(Assignment): What you return should be the complete listing, unchanged, with no pictures in it.

(Data):
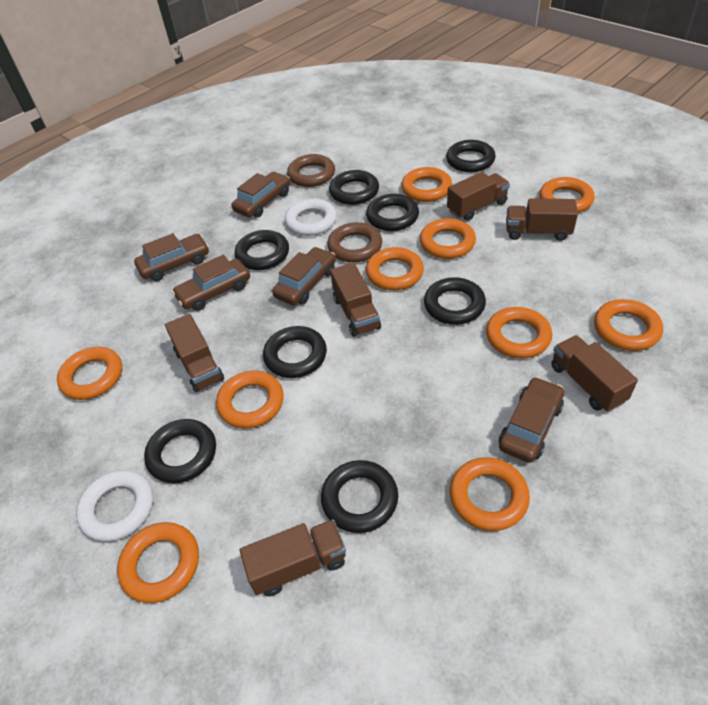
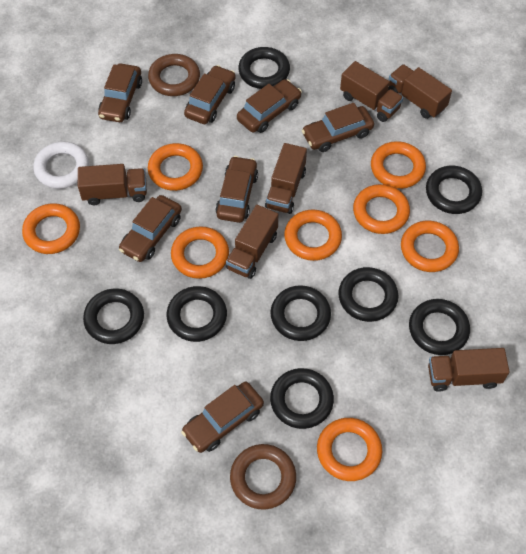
brown car: 5 -> 7
orange ring: 10 -> 8
white ring: 2 -> 1

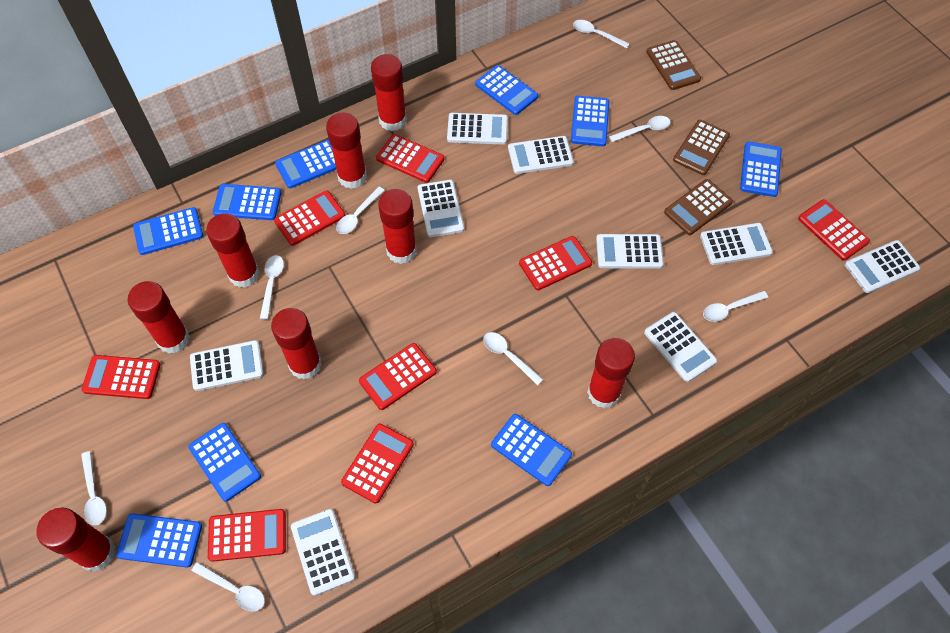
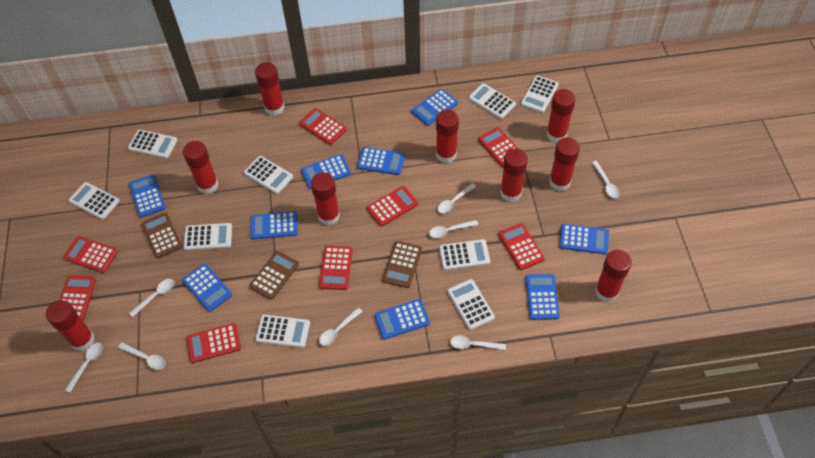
red glue stick: 8 -> 9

(Answer space):
brown car: 5 -> 7
orange ring: 10 -> 8
white ring: 2 -> 1

red glue stick: 8 -> 9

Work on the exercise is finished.